DATA EXTRACT START

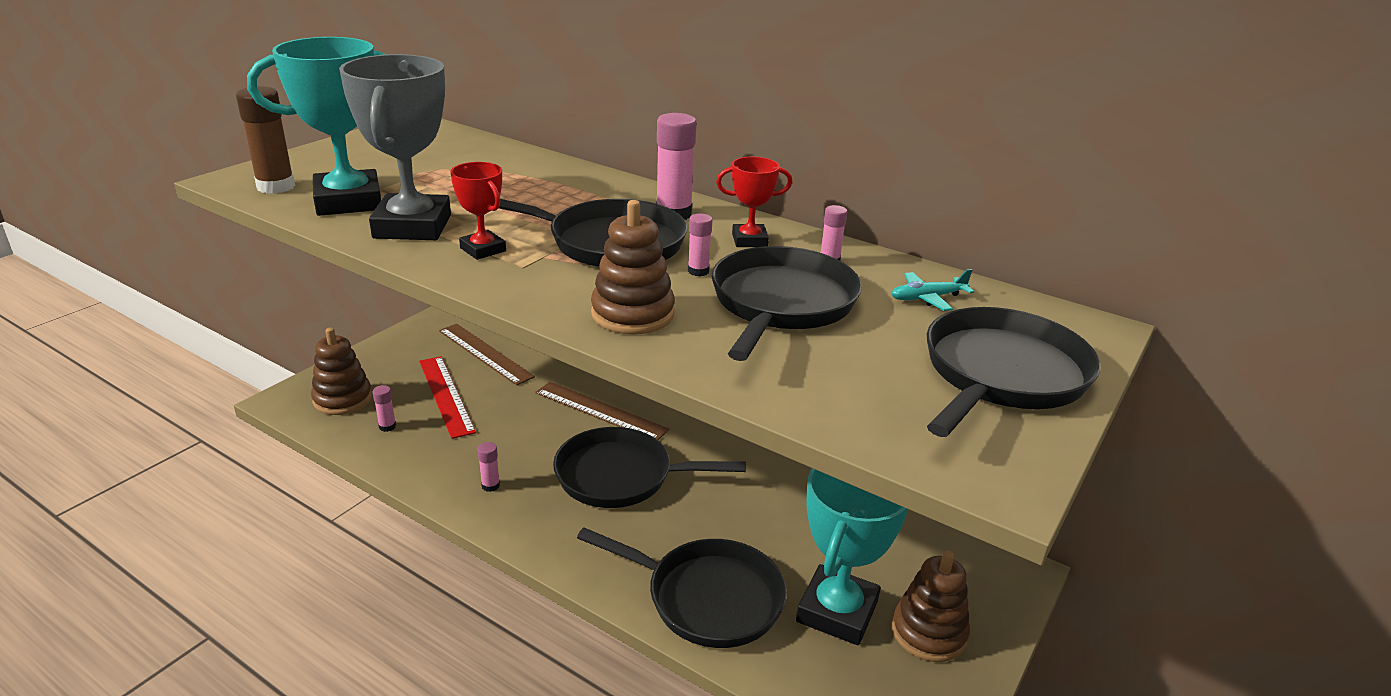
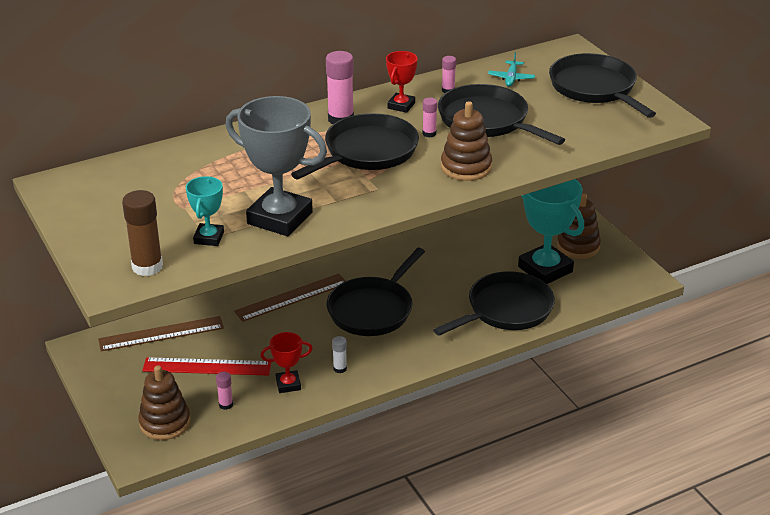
camera: 60 degrees left, 5 degrees up
turquoise trophy [247,37,387,216] -> turquoise trophy [186,176,224,246], size x0.51
red trophy [450,162,506,260] -> red trophy moved to [260,332,312,393]
pink glue stick [478,442,500,492] -> white glue stick [332,336,347,373]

DATA EXTRACT END

YOUR GOAL: Make a word-for-word repeat of the material, skipping all pictures.

SOLUTION TO THE PROBLEM:
camera: 60 degrees left, 5 degrees up
turquoise trophy [247,37,387,216] -> turquoise trophy [186,176,224,246], size x0.51
red trophy [450,162,506,260] -> red trophy moved to [260,332,312,393]
pink glue stick [478,442,500,492] -> white glue stick [332,336,347,373]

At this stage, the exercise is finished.